Data excerpts Start Marker

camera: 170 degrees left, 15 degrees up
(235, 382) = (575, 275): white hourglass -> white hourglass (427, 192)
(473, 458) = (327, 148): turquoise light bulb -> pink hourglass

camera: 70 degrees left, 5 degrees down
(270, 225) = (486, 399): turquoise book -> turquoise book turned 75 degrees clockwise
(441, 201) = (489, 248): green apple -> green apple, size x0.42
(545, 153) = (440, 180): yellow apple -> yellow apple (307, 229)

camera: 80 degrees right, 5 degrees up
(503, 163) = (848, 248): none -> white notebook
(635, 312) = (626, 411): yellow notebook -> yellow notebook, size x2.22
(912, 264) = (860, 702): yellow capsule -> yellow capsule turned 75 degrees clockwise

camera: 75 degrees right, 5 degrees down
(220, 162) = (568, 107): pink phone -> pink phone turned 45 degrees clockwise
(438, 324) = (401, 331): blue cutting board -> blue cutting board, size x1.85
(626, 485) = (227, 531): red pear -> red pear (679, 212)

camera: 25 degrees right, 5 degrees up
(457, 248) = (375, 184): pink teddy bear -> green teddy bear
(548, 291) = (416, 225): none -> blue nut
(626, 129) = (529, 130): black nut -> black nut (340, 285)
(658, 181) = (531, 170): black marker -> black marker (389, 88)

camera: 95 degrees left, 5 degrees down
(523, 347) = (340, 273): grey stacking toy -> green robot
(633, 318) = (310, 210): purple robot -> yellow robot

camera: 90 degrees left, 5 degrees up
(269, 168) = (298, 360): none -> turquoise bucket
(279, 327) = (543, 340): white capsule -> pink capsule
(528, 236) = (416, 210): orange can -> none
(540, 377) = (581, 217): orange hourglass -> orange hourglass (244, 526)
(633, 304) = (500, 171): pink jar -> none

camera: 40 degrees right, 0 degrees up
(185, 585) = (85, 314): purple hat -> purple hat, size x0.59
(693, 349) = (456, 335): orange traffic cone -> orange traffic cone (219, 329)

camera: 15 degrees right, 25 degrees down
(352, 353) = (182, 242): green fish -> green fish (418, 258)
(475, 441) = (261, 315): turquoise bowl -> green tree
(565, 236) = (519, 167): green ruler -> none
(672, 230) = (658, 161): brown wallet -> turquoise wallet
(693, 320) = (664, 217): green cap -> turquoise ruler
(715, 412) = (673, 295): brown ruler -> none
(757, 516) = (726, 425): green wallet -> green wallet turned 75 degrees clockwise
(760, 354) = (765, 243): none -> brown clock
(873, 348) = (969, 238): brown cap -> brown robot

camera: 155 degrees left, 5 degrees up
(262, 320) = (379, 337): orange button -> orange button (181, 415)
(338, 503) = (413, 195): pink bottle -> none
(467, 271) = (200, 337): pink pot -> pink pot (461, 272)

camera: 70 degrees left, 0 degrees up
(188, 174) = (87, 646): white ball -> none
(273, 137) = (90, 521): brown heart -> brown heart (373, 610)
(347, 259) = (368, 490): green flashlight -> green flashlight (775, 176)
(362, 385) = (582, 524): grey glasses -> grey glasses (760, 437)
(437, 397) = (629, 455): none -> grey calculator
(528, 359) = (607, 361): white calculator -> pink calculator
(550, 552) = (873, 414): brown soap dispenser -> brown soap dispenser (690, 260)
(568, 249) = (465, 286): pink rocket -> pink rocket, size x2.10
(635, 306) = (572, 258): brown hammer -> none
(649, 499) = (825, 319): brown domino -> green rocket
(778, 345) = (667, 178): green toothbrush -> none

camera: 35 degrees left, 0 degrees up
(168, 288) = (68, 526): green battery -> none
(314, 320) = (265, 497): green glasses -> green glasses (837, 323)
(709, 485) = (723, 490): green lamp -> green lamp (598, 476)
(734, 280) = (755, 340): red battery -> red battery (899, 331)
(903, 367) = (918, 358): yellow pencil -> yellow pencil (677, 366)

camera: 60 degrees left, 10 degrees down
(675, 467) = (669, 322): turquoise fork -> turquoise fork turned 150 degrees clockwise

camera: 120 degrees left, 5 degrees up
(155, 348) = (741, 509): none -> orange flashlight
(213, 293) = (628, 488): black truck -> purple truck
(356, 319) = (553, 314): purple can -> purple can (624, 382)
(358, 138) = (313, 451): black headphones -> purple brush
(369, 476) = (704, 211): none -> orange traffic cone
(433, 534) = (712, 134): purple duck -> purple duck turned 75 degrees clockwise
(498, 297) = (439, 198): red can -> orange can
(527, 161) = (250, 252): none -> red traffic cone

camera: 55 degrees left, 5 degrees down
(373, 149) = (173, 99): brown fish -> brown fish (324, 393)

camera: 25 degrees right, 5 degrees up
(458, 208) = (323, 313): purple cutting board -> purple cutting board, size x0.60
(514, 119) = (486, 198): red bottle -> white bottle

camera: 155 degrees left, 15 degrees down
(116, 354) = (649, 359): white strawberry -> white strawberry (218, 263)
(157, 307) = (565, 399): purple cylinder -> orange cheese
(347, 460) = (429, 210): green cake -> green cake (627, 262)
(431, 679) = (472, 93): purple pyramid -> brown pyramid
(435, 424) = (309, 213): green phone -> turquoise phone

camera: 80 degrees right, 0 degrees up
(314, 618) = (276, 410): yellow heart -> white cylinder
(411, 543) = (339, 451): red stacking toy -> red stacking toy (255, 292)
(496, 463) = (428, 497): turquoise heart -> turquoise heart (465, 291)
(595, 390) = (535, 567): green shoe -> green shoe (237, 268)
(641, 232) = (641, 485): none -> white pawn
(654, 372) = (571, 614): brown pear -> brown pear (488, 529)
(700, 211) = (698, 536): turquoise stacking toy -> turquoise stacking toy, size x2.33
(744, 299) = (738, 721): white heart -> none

Data excerpts End Marker

Set down the entries again, exactly as they stand above.

camera: 170 degrees left, 15 degrees up
(235, 382) = (575, 275): white hourglass -> white hourglass (427, 192)
(473, 458) = (327, 148): turquoise light bulb -> pink hourglass

camera: 70 degrees left, 5 degrees down
(270, 225) = (486, 399): turquoise book -> turquoise book turned 75 degrees clockwise
(441, 201) = (489, 248): green apple -> green apple, size x0.42
(545, 153) = (440, 180): yellow apple -> yellow apple (307, 229)

camera: 80 degrees right, 5 degrees up
(503, 163) = (848, 248): none -> white notebook
(635, 312) = (626, 411): yellow notebook -> yellow notebook, size x2.22
(912, 264) = (860, 702): yellow capsule -> yellow capsule turned 75 degrees clockwise

camera: 75 degrees right, 5 degrees down
(220, 162) = (568, 107): pink phone -> pink phone turned 45 degrees clockwise
(438, 324) = (401, 331): blue cutting board -> blue cutting board, size x1.85
(626, 485) = (227, 531): red pear -> red pear (679, 212)

camera: 25 degrees right, 5 degrees up
(457, 248) = (375, 184): pink teddy bear -> green teddy bear
(548, 291) = (416, 225): none -> blue nut
(626, 129) = (529, 130): black nut -> black nut (340, 285)
(658, 181) = (531, 170): black marker -> black marker (389, 88)

camera: 95 degrees left, 5 degrees down
(523, 347) = (340, 273): grey stacking toy -> green robot
(633, 318) = (310, 210): purple robot -> yellow robot

camera: 90 degrees left, 5 degrees up
(269, 168) = (298, 360): none -> turquoise bucket
(279, 327) = (543, 340): white capsule -> pink capsule
(528, 236) = (416, 210): orange can -> none
(540, 377) = (581, 217): orange hourglass -> orange hourglass (244, 526)
(633, 304) = (500, 171): pink jar -> none

camera: 40 degrees right, 0 degrees up
(185, 585) = (85, 314): purple hat -> purple hat, size x0.59
(693, 349) = (456, 335): orange traffic cone -> orange traffic cone (219, 329)

camera: 15 degrees right, 25 degrees down
(352, 353) = (182, 242): green fish -> green fish (418, 258)
(475, 441) = (261, 315): turquoise bowl -> green tree
(565, 236) = (519, 167): green ruler -> none
(672, 230) = (658, 161): brown wallet -> turquoise wallet
(693, 320) = (664, 217): green cap -> turquoise ruler
(715, 412) = (673, 295): brown ruler -> none
(757, 516) = (726, 425): green wallet -> green wallet turned 75 degrees clockwise
(760, 354) = (765, 243): none -> brown clock
(873, 348) = (969, 238): brown cap -> brown robot

camera: 155 degrees left, 5 degrees up
(262, 320) = (379, 337): orange button -> orange button (181, 415)
(338, 503) = (413, 195): pink bottle -> none
(467, 271) = (200, 337): pink pot -> pink pot (461, 272)

camera: 70 degrees left, 0 degrees up
(188, 174) = (87, 646): white ball -> none
(273, 137) = (90, 521): brown heart -> brown heart (373, 610)
(347, 259) = (368, 490): green flashlight -> green flashlight (775, 176)
(362, 385) = (582, 524): grey glasses -> grey glasses (760, 437)
(437, 397) = (629, 455): none -> grey calculator
(528, 359) = (607, 361): white calculator -> pink calculator
(550, 552) = (873, 414): brown soap dispenser -> brown soap dispenser (690, 260)
(568, 249) = (465, 286): pink rocket -> pink rocket, size x2.10
(635, 306) = (572, 258): brown hammer -> none
(649, 499) = (825, 319): brown domino -> green rocket
(778, 345) = (667, 178): green toothbrush -> none

camera: 35 degrees left, 0 degrees up
(168, 288) = (68, 526): green battery -> none
(314, 320) = (265, 497): green glasses -> green glasses (837, 323)
(709, 485) = (723, 490): green lamp -> green lamp (598, 476)
(734, 280) = (755, 340): red battery -> red battery (899, 331)
(903, 367) = (918, 358): yellow pencil -> yellow pencil (677, 366)

camera: 60 degrees left, 10 degrees down
(675, 467) = (669, 322): turquoise fork -> turquoise fork turned 150 degrees clockwise

camera: 120 degrees left, 5 degrees up
(155, 348) = (741, 509): none -> orange flashlight
(213, 293) = (628, 488): black truck -> purple truck
(356, 319) = (553, 314): purple can -> purple can (624, 382)
(358, 138) = (313, 451): black headphones -> purple brush
(369, 476) = (704, 211): none -> orange traffic cone
(433, 534) = (712, 134): purple duck -> purple duck turned 75 degrees clockwise
(498, 297) = (439, 198): red can -> orange can
(527, 161) = (250, 252): none -> red traffic cone

camera: 55 degrees left, 5 degrees down
(373, 149) = (173, 99): brown fish -> brown fish (324, 393)

camera: 25 degrees right, 5 degrees up
(458, 208) = (323, 313): purple cutting board -> purple cutting board, size x0.60
(514, 119) = (486, 198): red bottle -> white bottle

camera: 155 degrees left, 15 degrees down
(116, 354) = (649, 359): white strawberry -> white strawberry (218, 263)
(157, 307) = (565, 399): purple cylinder -> orange cheese
(347, 460) = (429, 210): green cake -> green cake (627, 262)
(431, 679) = (472, 93): purple pyramid -> brown pyramid
(435, 424) = (309, 213): green phone -> turquoise phone

camera: 80 degrees right, 0 degrees up
(314, 618) = (276, 410): yellow heart -> white cylinder
(411, 543) = (339, 451): red stacking toy -> red stacking toy (255, 292)
(496, 463) = (428, 497): turquoise heart -> turquoise heart (465, 291)
(595, 390) = (535, 567): green shoe -> green shoe (237, 268)
(641, 232) = (641, 485): none -> white pawn
(654, 372) = (571, 614): brown pear -> brown pear (488, 529)
(700, 211) = (698, 536): turquoise stacking toy -> turquoise stacking toy, size x2.33
(744, 299) = (738, 721): white heart -> none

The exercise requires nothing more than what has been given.